**EXERCISE INSTRUCTIONS:** Set down every line of the data exactly, skipping the pictures.

☆ ☆ ☆ ☆ ☆

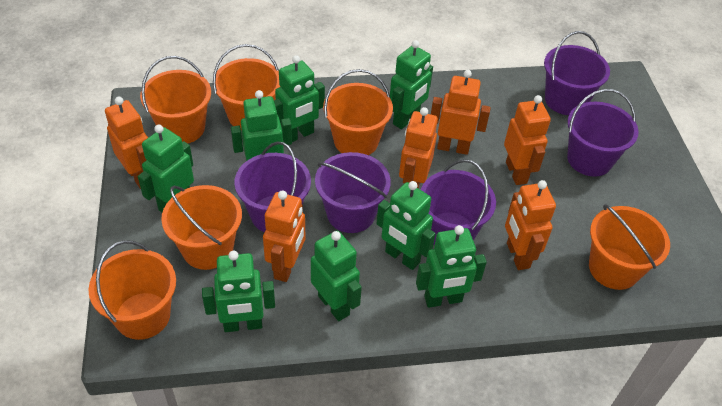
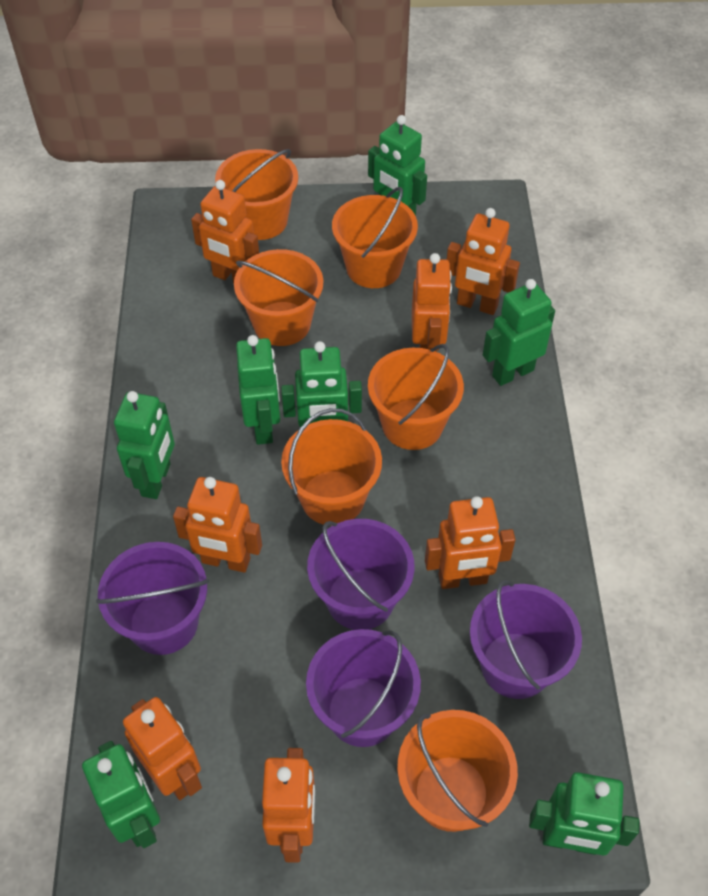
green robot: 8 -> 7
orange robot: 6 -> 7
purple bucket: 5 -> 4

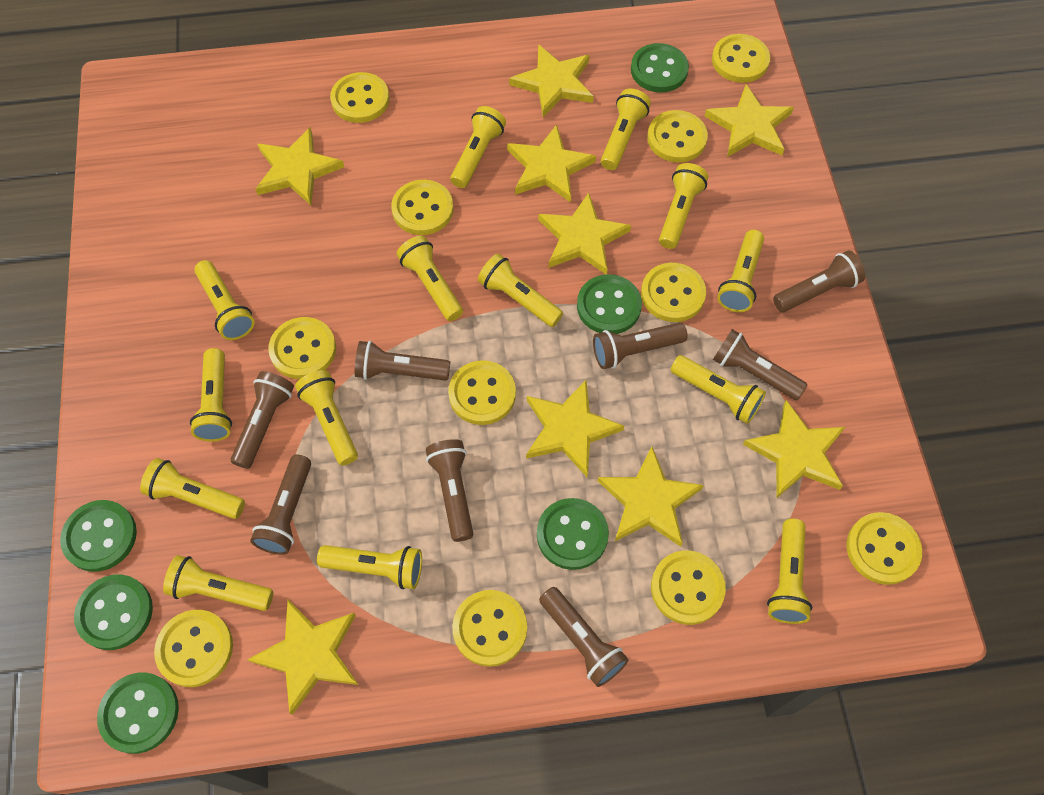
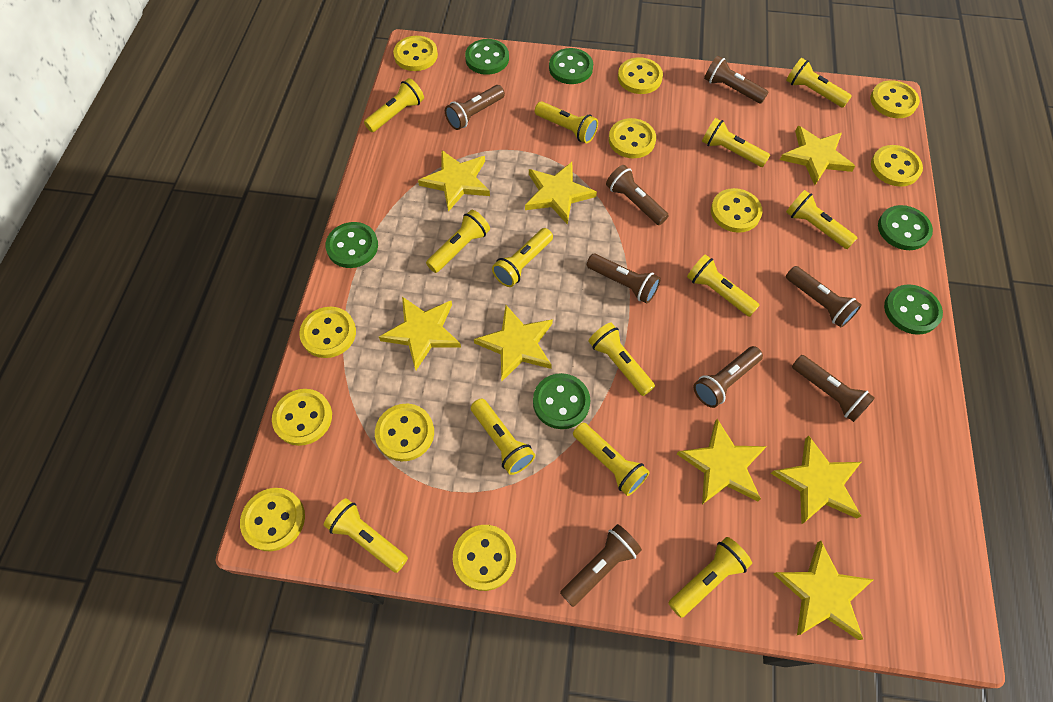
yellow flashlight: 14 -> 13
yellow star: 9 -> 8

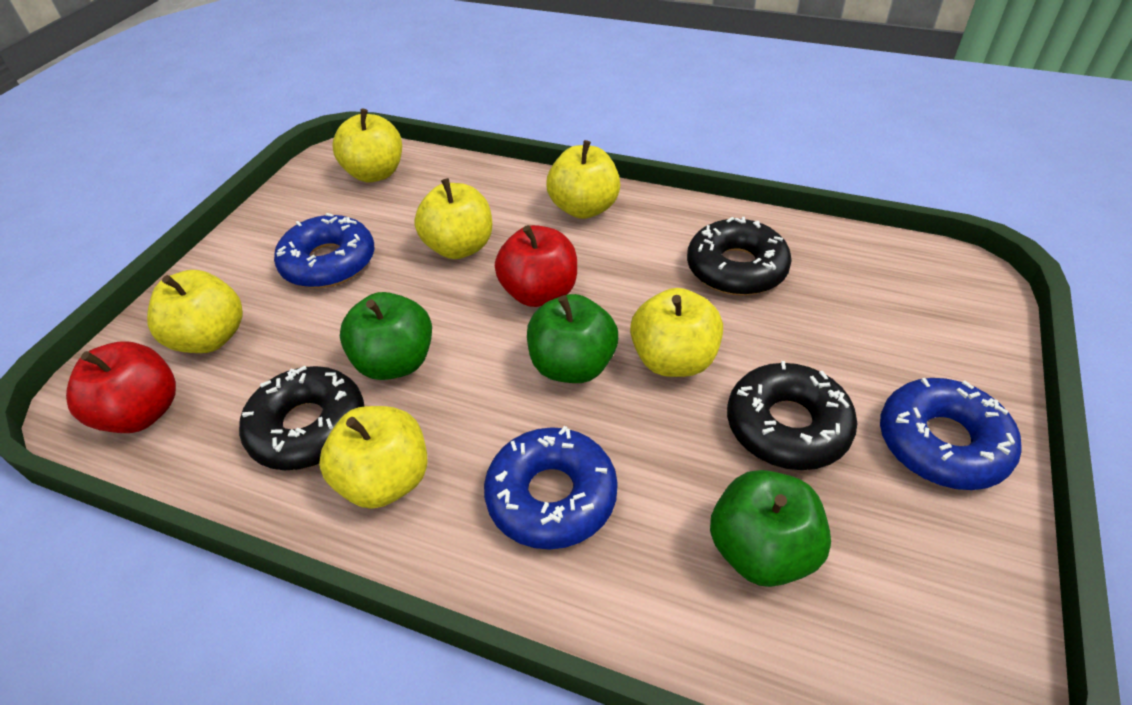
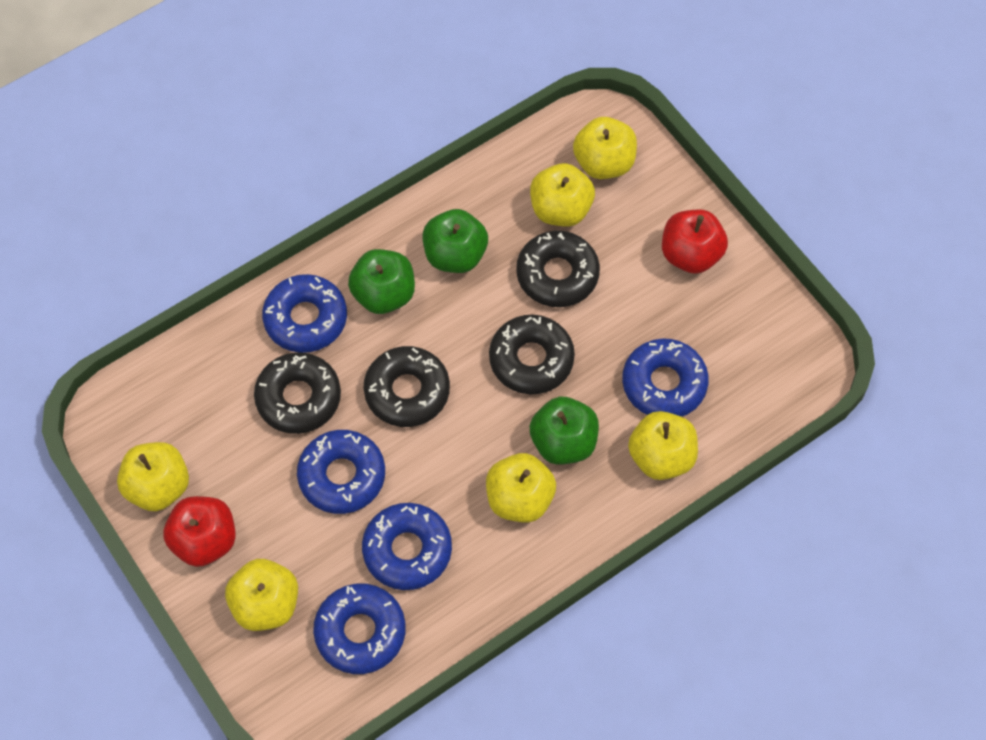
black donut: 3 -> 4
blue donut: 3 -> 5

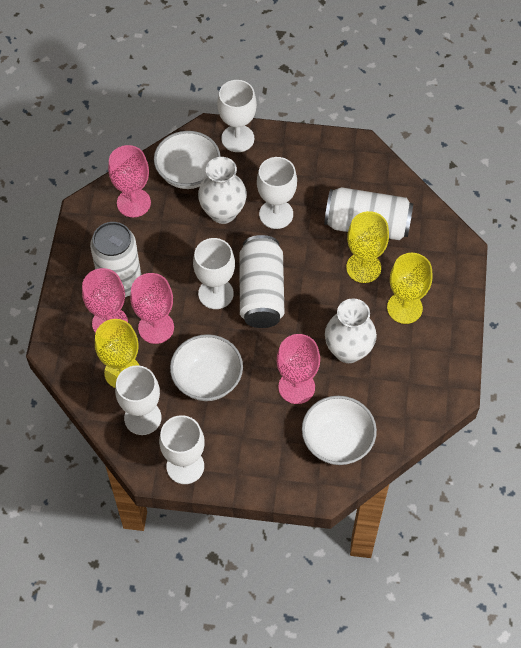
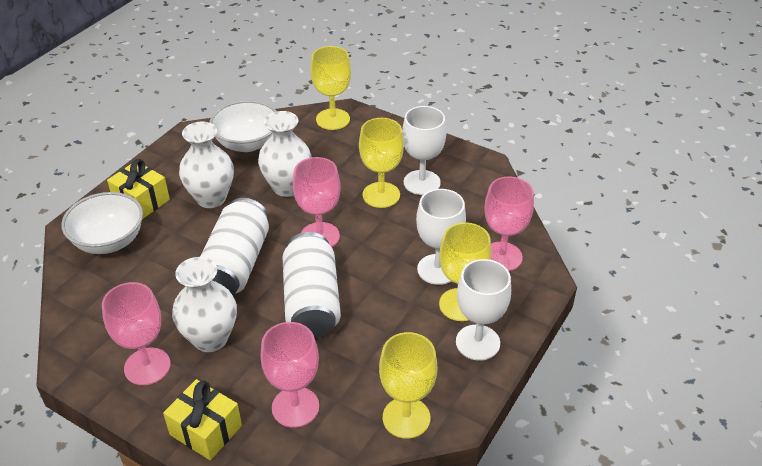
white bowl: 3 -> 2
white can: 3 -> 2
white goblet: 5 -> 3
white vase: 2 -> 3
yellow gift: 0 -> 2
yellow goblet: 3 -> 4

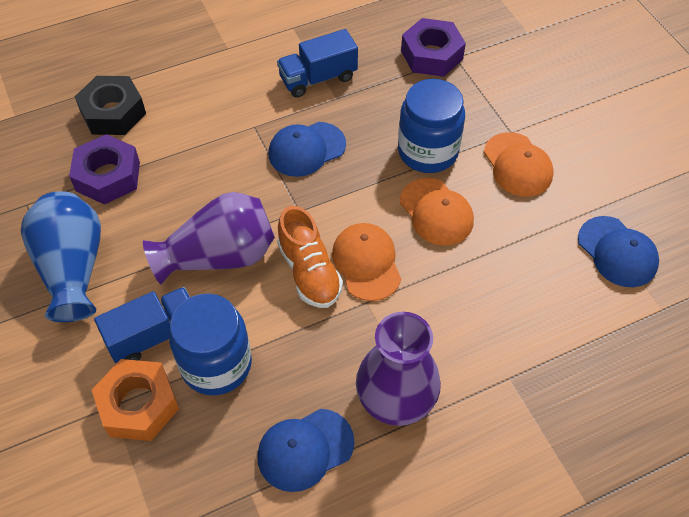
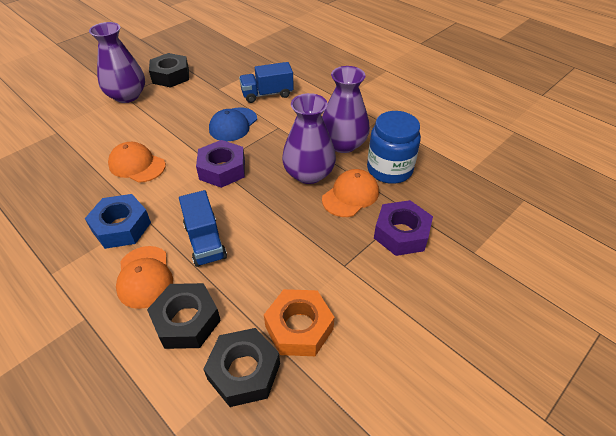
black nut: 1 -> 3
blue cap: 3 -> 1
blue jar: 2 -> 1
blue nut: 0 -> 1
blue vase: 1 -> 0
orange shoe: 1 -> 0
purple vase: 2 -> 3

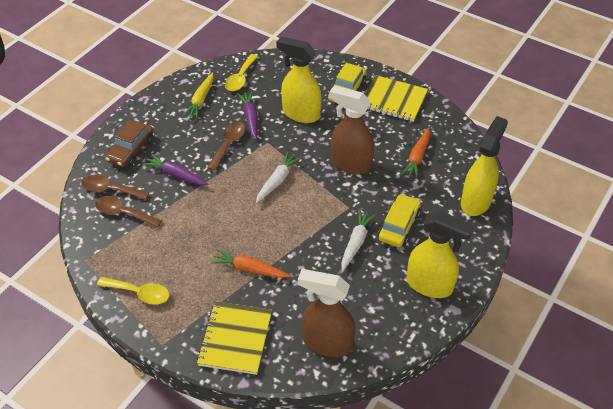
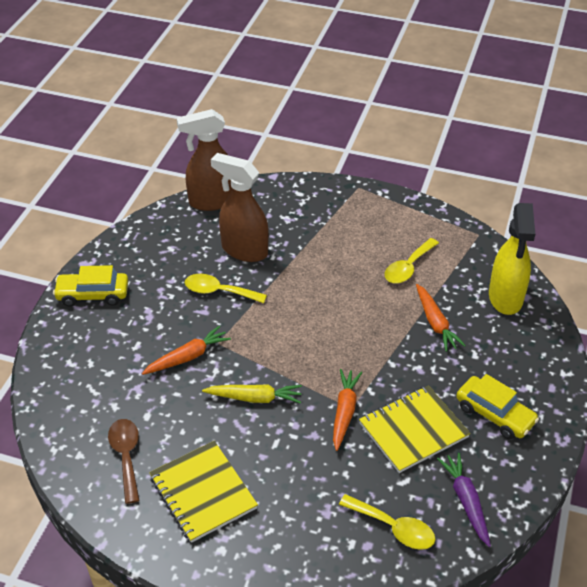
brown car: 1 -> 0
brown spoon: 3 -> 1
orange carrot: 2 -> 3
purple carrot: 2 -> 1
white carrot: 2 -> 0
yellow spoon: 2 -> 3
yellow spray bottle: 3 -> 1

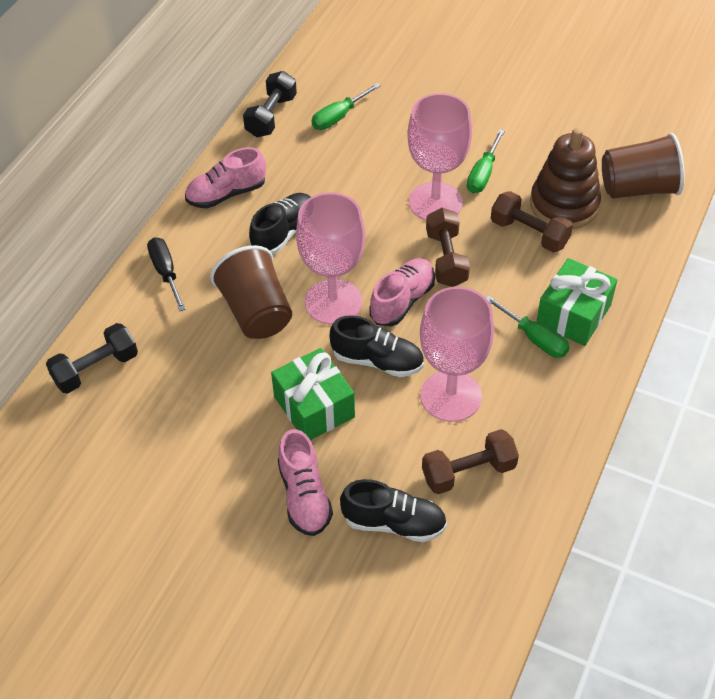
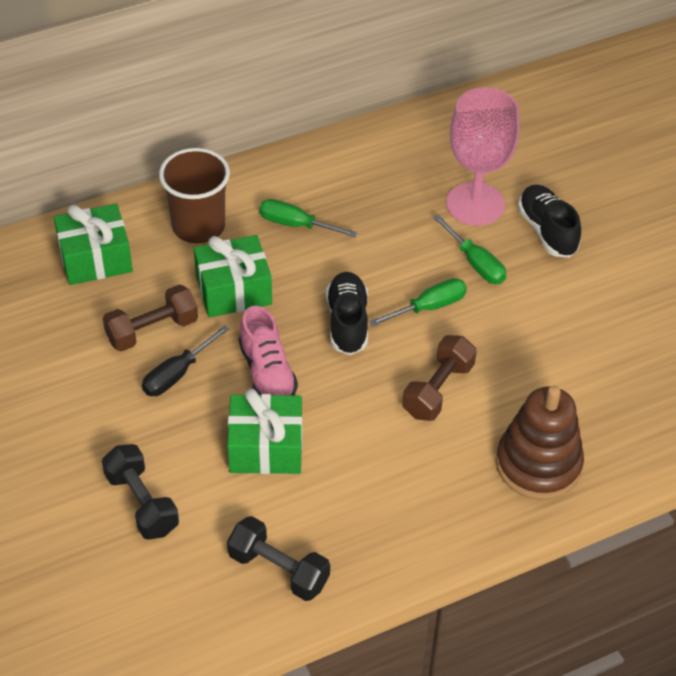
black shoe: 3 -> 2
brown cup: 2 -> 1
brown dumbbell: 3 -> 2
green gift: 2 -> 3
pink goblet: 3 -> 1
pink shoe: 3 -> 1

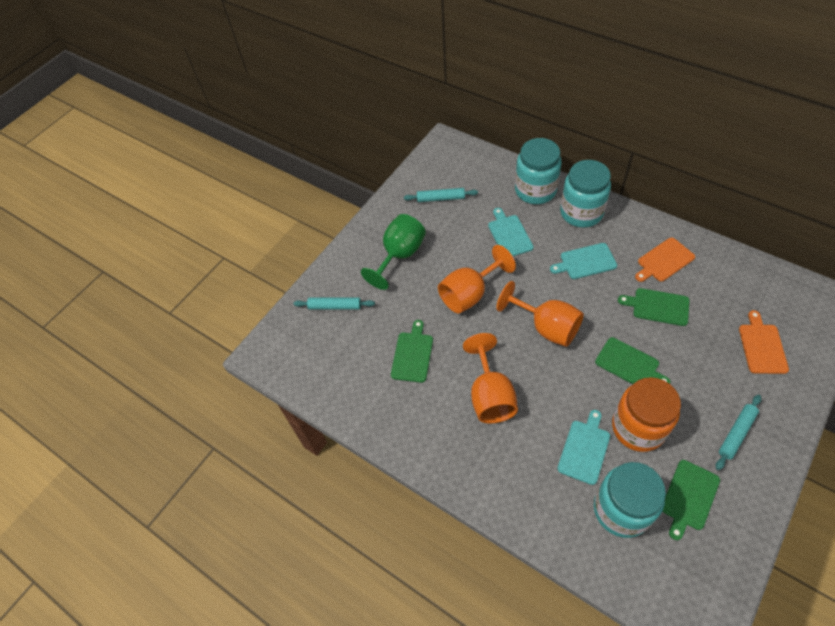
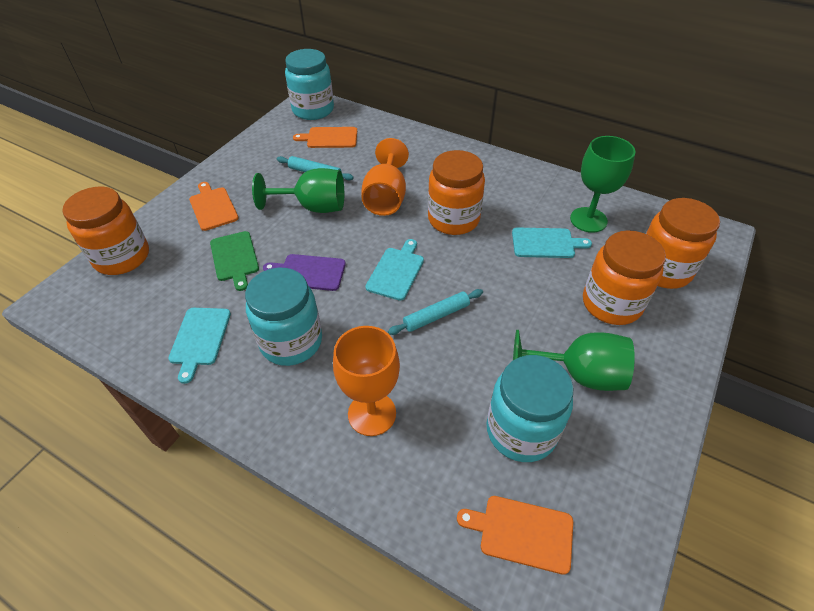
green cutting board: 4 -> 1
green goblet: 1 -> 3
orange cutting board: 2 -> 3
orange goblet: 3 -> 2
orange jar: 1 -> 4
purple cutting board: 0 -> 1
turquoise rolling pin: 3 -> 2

☆ ☆ ☆ ☆ ☆

**EXERCISE ANSWER:**
green robot: 8 -> 7
orange robot: 6 -> 7
purple bucket: 5 -> 4

yellow flashlight: 14 -> 13
yellow star: 9 -> 8

black donut: 3 -> 4
blue donut: 3 -> 5

white bowl: 3 -> 2
white can: 3 -> 2
white goblet: 5 -> 3
white vase: 2 -> 3
yellow gift: 0 -> 2
yellow goblet: 3 -> 4

black nut: 1 -> 3
blue cap: 3 -> 1
blue jar: 2 -> 1
blue nut: 0 -> 1
blue vase: 1 -> 0
orange shoe: 1 -> 0
purple vase: 2 -> 3

brown car: 1 -> 0
brown spoon: 3 -> 1
orange carrot: 2 -> 3
purple carrot: 2 -> 1
white carrot: 2 -> 0
yellow spoon: 2 -> 3
yellow spray bottle: 3 -> 1

black shoe: 3 -> 2
brown cup: 2 -> 1
brown dumbbell: 3 -> 2
green gift: 2 -> 3
pink goblet: 3 -> 1
pink shoe: 3 -> 1

green cutting board: 4 -> 1
green goblet: 1 -> 3
orange cutting board: 2 -> 3
orange goblet: 3 -> 2
orange jar: 1 -> 4
purple cutting board: 0 -> 1
turquoise rolling pin: 3 -> 2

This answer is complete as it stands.